(Stored items from a collection)

--------------------------------------------------

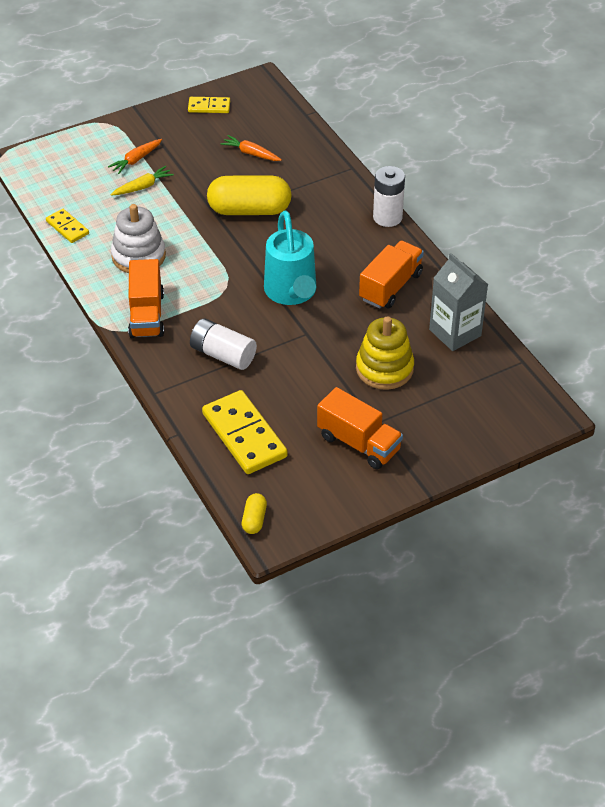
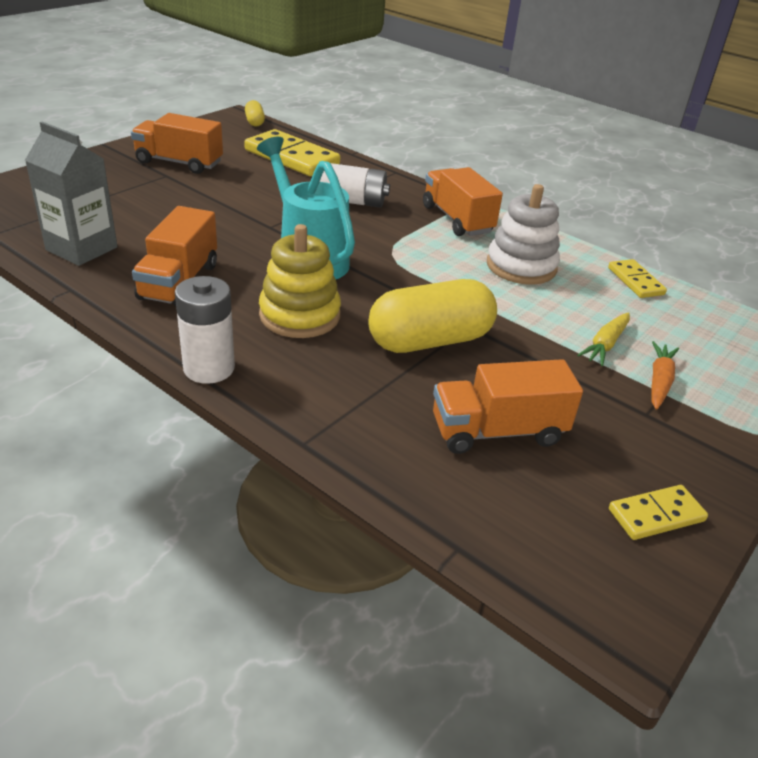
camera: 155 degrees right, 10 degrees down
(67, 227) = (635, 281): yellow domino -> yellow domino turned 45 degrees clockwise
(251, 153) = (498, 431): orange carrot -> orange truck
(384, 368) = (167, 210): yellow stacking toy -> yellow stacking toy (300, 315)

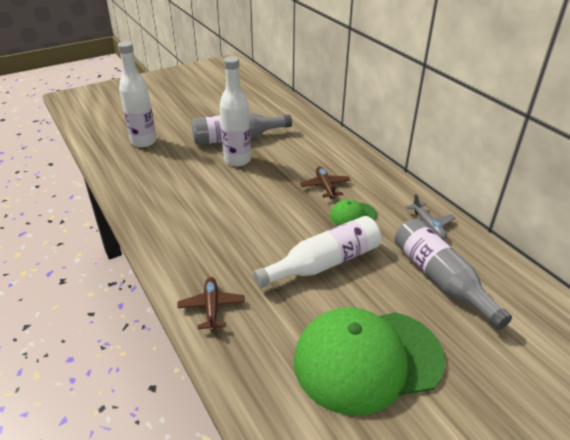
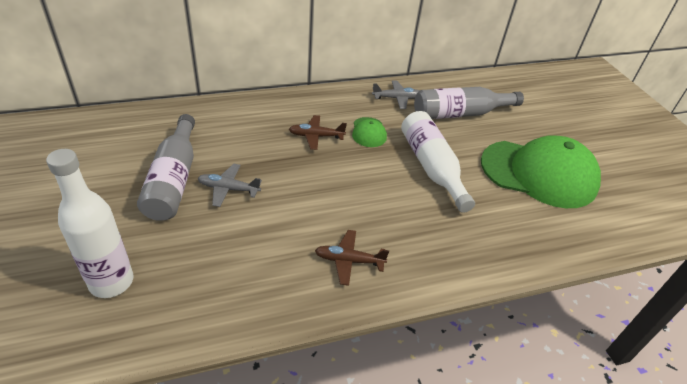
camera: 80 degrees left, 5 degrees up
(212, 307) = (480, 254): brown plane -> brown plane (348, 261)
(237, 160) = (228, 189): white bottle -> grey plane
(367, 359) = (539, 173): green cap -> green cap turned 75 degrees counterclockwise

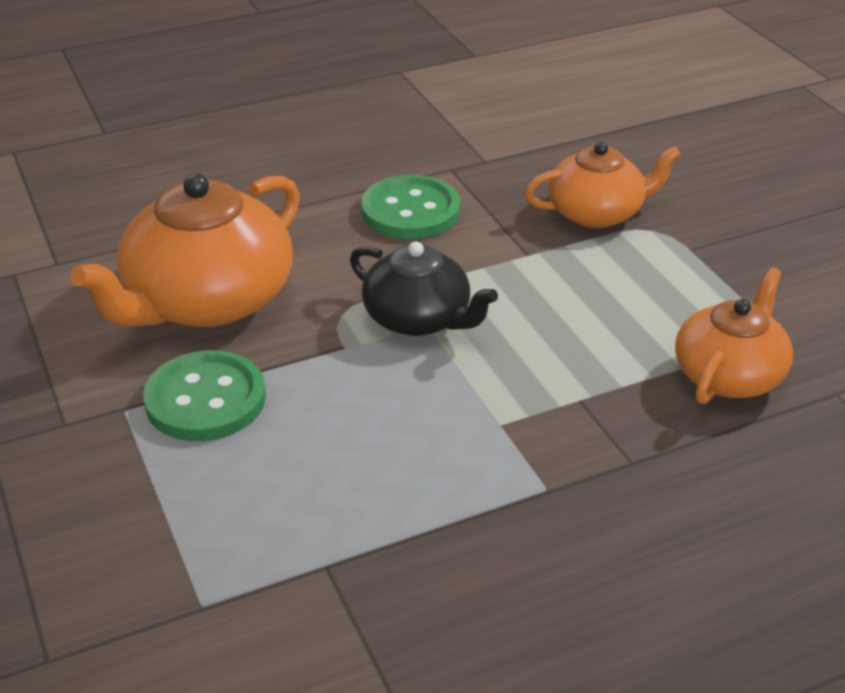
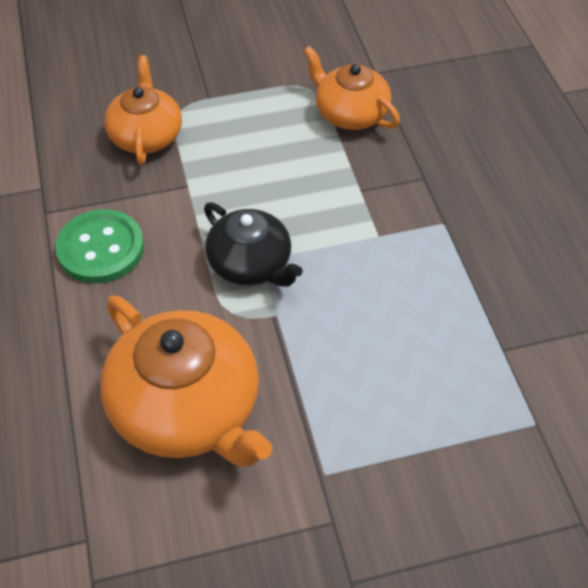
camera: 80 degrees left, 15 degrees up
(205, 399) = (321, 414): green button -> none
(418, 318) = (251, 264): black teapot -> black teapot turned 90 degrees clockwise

--------------------------------------------------

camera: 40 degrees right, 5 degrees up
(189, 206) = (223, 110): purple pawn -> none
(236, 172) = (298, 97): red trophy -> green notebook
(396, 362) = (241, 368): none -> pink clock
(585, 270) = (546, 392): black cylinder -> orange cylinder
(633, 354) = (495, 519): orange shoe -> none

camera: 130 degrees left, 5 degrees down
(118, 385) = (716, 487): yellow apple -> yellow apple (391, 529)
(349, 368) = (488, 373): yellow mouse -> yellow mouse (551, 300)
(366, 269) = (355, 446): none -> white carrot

--------------------------------------------------

Task directions: Wherever a line in the data above holds the word "degrees", copy that line.

Result:
camera: 155 degrees right, 10 degrees down
(67, 227) = (635, 281): yellow domino -> yellow domino turned 45 degrees clockwise
camera: 80 degrees left, 5 degrees up
(367, 359) = (539, 173): green cap -> green cap turned 75 degrees counterclockwise
camera: 80 degrees left, 15 degrees up
(418, 318) = (251, 264): black teapot -> black teapot turned 90 degrees clockwise
camera: 40 degrees right, 5 degrees up
camera: 130 degrees left, 5 degrees down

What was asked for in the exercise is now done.